- **Your objective**
Within the material below, locate the line with "cyan brick A2:A3" and the line with "red brick I5:I12", then return those two lines and all lines between them, exactly as written.

- **Information provided**
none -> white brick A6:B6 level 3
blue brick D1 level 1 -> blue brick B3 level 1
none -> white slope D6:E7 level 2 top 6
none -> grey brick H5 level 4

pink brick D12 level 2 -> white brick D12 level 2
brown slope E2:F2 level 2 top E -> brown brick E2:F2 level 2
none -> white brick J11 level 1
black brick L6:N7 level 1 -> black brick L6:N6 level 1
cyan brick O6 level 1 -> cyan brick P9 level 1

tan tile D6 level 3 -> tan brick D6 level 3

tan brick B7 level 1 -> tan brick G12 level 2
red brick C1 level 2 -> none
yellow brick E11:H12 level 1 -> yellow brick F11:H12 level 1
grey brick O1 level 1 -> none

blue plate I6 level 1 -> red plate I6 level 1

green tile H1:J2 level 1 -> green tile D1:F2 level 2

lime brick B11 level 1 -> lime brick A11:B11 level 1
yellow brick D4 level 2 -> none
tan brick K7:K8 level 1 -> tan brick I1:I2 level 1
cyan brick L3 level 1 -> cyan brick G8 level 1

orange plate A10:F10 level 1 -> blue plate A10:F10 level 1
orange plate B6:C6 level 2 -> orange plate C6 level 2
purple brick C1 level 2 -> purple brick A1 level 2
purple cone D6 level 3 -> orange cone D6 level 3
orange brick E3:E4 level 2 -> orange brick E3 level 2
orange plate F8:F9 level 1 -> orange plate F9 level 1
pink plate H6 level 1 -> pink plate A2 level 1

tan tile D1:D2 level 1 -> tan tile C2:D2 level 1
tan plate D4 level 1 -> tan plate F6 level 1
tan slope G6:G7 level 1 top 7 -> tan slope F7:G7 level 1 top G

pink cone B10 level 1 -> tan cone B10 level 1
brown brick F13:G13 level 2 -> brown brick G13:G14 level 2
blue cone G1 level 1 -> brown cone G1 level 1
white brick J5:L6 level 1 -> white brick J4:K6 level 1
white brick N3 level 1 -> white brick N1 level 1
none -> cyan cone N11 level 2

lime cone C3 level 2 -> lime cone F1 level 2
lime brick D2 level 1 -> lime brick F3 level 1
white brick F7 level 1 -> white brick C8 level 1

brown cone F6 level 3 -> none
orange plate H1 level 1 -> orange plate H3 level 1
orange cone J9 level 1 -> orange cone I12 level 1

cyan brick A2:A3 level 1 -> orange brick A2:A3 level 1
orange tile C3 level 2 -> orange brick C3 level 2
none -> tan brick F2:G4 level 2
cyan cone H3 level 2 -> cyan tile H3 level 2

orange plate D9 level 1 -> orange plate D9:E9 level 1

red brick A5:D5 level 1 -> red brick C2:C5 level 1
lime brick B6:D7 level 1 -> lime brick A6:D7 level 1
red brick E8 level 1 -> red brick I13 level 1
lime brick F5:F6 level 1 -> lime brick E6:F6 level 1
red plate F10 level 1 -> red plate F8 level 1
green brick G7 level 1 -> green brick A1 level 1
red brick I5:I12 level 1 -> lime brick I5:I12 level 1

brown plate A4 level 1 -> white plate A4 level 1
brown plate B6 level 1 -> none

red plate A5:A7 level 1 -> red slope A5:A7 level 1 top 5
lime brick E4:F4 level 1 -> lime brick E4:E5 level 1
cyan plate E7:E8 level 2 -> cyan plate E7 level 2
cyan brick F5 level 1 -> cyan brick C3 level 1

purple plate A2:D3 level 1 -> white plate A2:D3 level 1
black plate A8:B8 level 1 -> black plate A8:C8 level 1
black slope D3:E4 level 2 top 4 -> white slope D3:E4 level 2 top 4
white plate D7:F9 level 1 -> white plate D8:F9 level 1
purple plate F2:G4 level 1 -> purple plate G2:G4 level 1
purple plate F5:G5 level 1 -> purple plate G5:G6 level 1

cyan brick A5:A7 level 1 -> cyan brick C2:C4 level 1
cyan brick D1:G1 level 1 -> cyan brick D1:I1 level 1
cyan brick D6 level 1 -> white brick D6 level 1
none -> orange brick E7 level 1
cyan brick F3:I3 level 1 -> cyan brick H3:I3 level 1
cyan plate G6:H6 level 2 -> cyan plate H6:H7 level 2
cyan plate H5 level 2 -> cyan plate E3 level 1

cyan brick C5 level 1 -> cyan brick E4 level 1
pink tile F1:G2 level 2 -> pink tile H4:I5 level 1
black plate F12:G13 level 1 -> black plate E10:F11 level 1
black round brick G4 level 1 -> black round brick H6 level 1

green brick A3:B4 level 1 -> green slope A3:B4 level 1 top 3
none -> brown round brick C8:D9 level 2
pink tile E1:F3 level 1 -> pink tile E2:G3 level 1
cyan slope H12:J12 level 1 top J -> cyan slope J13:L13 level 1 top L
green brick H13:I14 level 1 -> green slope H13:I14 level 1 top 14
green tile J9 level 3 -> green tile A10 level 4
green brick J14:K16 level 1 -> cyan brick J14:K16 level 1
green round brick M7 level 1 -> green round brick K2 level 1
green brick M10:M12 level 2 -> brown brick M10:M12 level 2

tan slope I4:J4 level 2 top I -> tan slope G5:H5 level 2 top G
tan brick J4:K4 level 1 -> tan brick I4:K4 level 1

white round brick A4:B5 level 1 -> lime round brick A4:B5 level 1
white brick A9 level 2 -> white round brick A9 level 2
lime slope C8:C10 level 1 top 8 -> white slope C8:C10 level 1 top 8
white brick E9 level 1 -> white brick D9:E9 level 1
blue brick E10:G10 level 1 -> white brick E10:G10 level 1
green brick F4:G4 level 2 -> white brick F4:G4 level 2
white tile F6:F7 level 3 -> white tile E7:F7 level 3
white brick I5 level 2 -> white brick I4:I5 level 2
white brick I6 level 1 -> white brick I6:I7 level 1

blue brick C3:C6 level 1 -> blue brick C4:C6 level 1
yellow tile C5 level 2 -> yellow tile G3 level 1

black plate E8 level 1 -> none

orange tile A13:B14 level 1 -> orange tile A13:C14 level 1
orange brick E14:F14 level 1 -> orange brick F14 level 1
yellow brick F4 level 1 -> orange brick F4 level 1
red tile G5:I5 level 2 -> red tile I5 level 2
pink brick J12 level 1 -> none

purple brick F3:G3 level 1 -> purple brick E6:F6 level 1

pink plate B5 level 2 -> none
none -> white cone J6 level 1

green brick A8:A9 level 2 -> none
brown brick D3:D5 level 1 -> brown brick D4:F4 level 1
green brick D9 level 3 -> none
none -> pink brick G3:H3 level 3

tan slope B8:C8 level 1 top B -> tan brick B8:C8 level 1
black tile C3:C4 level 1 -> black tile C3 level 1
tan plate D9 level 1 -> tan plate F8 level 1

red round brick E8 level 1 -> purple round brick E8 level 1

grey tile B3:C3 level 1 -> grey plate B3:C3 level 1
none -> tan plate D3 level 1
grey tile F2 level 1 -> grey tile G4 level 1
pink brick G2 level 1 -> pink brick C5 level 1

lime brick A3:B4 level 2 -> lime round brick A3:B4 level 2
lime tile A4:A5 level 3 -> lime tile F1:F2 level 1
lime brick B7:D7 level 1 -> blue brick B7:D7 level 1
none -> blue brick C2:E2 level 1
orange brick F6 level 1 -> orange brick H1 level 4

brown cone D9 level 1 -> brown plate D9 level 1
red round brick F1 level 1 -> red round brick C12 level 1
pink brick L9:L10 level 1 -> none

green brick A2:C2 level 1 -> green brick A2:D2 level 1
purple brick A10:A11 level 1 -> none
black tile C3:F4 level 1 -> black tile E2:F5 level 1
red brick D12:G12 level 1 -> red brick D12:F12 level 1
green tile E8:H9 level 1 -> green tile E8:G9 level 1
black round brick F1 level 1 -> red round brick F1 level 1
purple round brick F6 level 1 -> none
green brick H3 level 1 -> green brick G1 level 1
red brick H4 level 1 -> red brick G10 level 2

- **Output for this task**
cyan brick A2:A3 level 1 -> orange brick A2:A3 level 1
orange tile C3 level 2 -> orange brick C3 level 2
none -> tan brick F2:G4 level 2
cyan cone H3 level 2 -> cyan tile H3 level 2

orange plate D9 level 1 -> orange plate D9:E9 level 1

red brick A5:D5 level 1 -> red brick C2:C5 level 1
lime brick B6:D7 level 1 -> lime brick A6:D7 level 1
red brick E8 level 1 -> red brick I13 level 1
lime brick F5:F6 level 1 -> lime brick E6:F6 level 1
red plate F10 level 1 -> red plate F8 level 1
green brick G7 level 1 -> green brick A1 level 1
red brick I5:I12 level 1 -> lime brick I5:I12 level 1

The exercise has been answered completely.